→ **Exercise**:
The records that follow are to be repeated exactly, without any pictures.

[Image-to-image building correspondences]
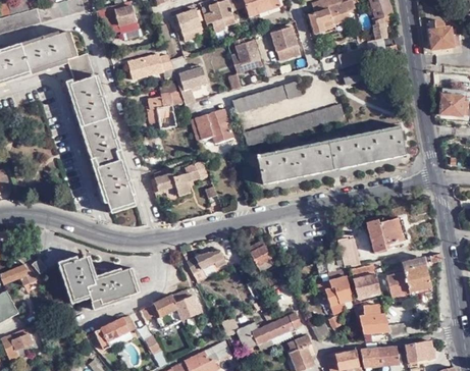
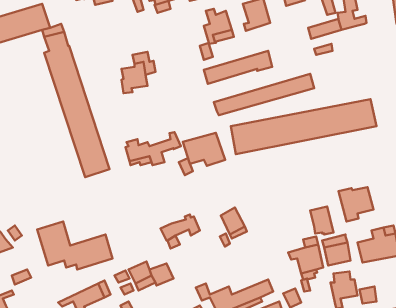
building: [128,53,173,78] -> none
building: [175,66,207,102] -> none
building: [190,109,232,143] -> [183,133,225,166]

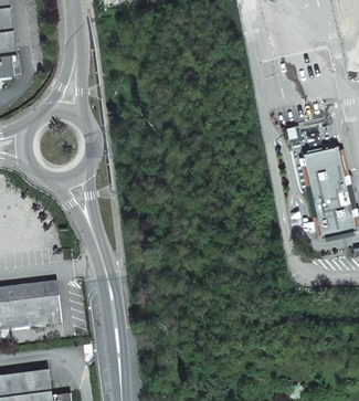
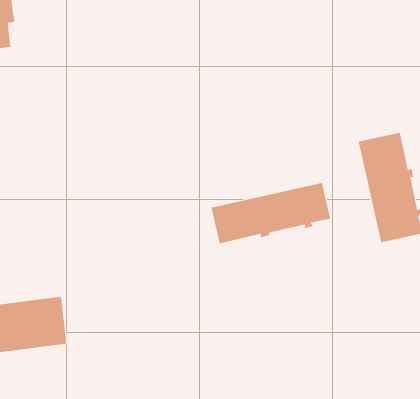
building: none -> [211,182,331,244]

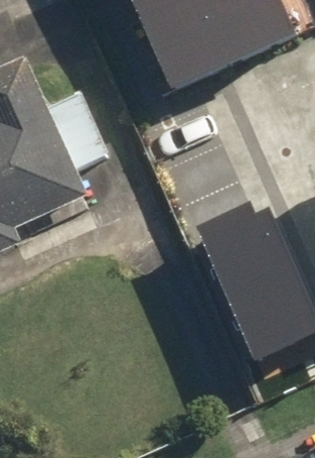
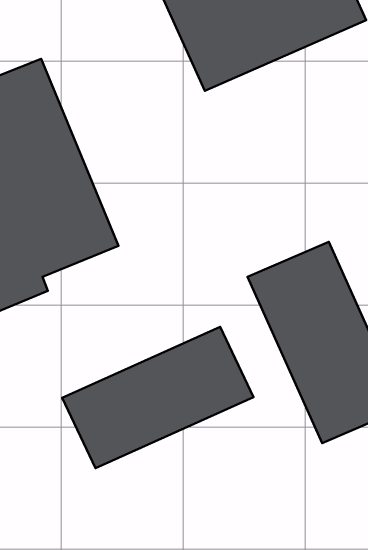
building: none -> [62,327,254,468]

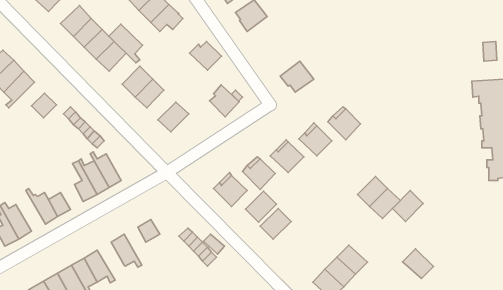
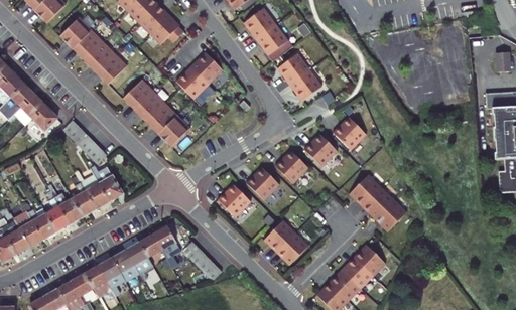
building: none -> [251,27,284,59]
building: [109,24,143,63] -> none
building: none -> [273,54,304,88]
building: none -> [9,94,45,125]
building: [209,85,239,117] -> [180,64,211,97]
building: none -> [149,102,178,132]
building: none -> [52,186,85,222]
building: [392,191,423,221] -> [350,176,381,207]
building: none -> [16,203,46,245]
building: [246,191,276,222] -> [277,235,308,266]
building: none -> [153,225,178,263]
building: none -> [126,241,153,272]
building: none -> [99,256,126,294]
building: [403,249,433,279] -> [354,246,385,276]

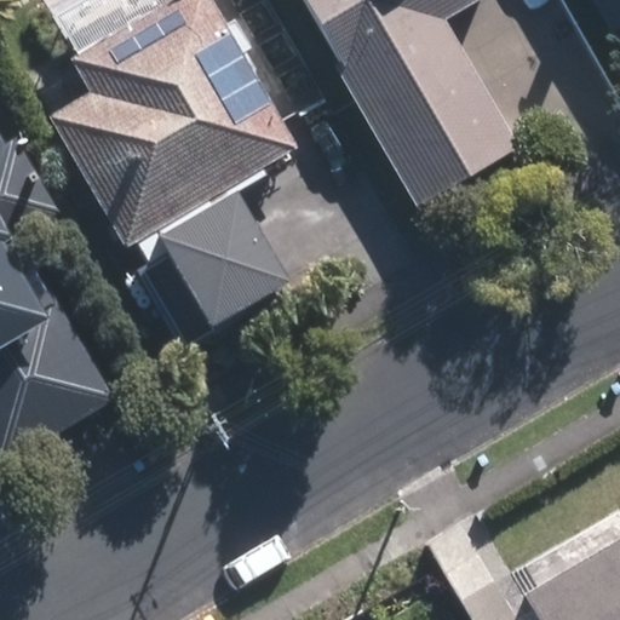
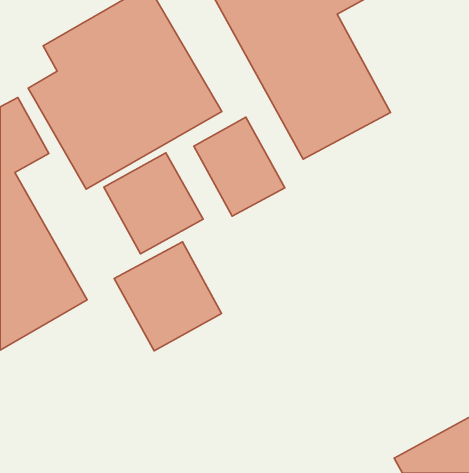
building: none -> [194,117,285,216]
building: none -> [114,242,221,351]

→ **Task answer**:
building: [128,53,173,78] -> none
building: [175,66,207,102] -> none
building: [190,109,232,143] -> [183,133,225,166]

building: none -> [211,182,331,244]

building: none -> [62,327,254,468]

building: none -> [251,27,284,59]
building: [109,24,143,63] -> none
building: none -> [273,54,304,88]
building: none -> [9,94,45,125]
building: [209,85,239,117] -> [180,64,211,97]
building: none -> [149,102,178,132]
building: none -> [52,186,85,222]
building: [392,191,423,221] -> [350,176,381,207]
building: none -> [16,203,46,245]
building: [246,191,276,222] -> [277,235,308,266]
building: none -> [153,225,178,263]
building: none -> [126,241,153,272]
building: none -> [99,256,126,294]
building: [403,249,433,279] -> [354,246,385,276]

building: none -> [194,117,285,216]
building: none -> [114,242,221,351]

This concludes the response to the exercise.